## Given entries
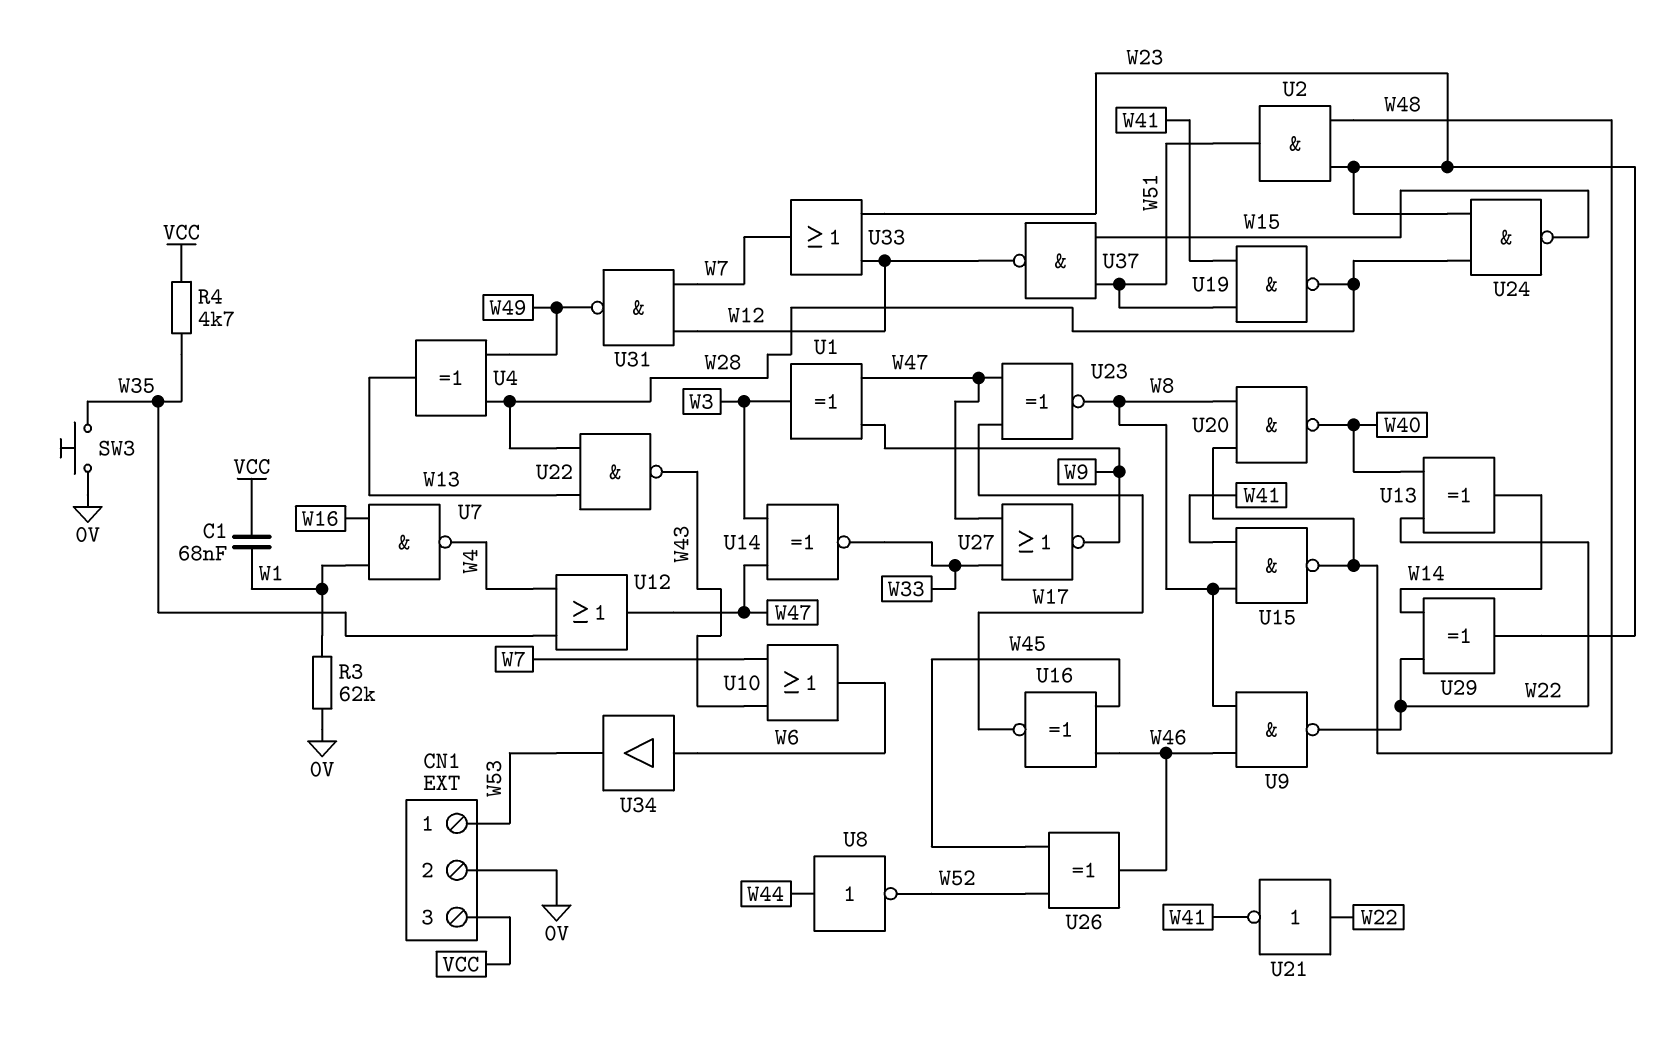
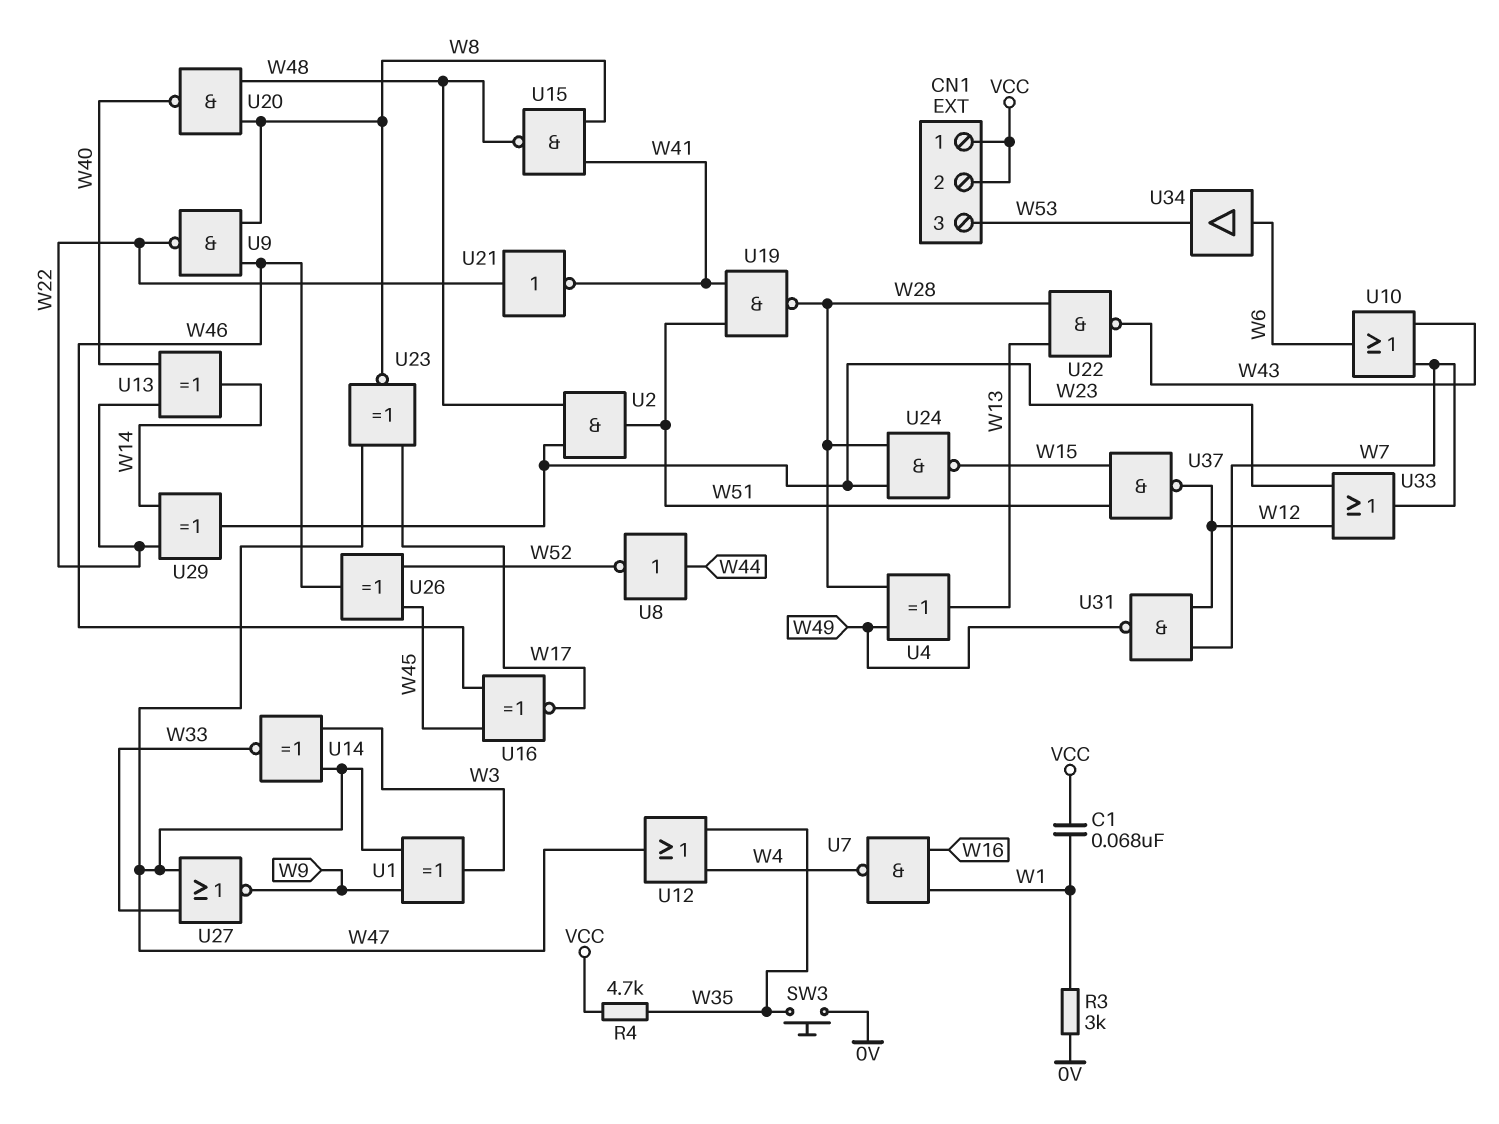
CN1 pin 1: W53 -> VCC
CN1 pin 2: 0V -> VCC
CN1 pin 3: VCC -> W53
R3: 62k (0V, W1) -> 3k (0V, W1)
---
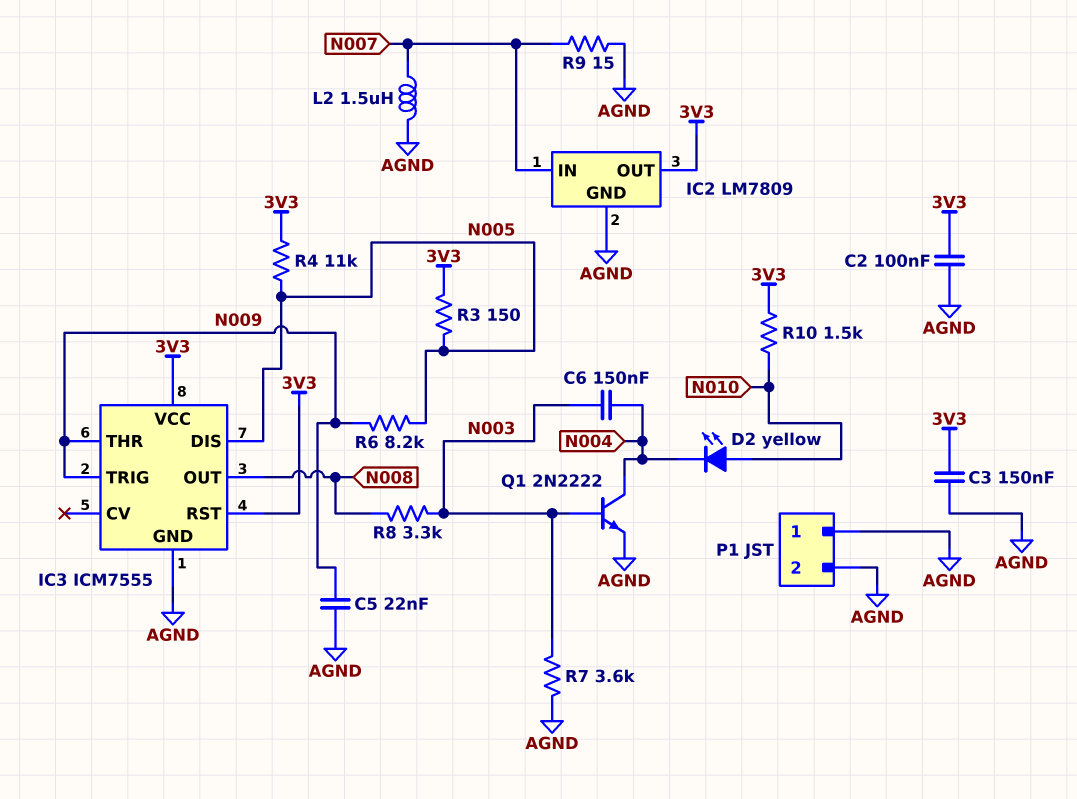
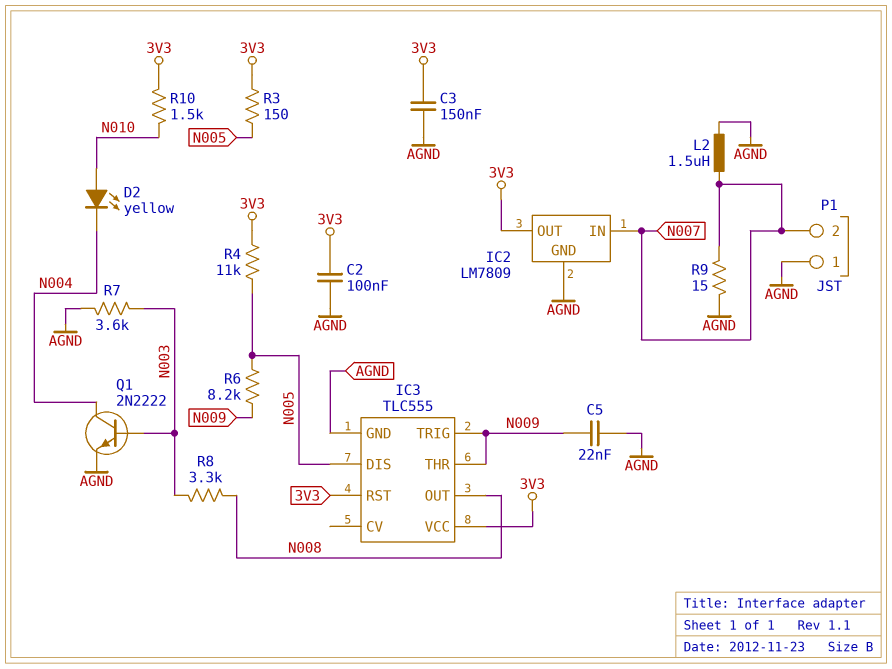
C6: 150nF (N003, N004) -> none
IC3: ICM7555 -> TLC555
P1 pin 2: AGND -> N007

## What is needed
Using the records above, restate word for word the lines from the one with "CN1 pin 1: W53 -> VCC" through the one with "R3: 62k (0V, W1) -> 3k (0V, W1)", both included.

## Response
CN1 pin 1: W53 -> VCC
CN1 pin 2: 0V -> VCC
CN1 pin 3: VCC -> W53
R3: 62k (0V, W1) -> 3k (0V, W1)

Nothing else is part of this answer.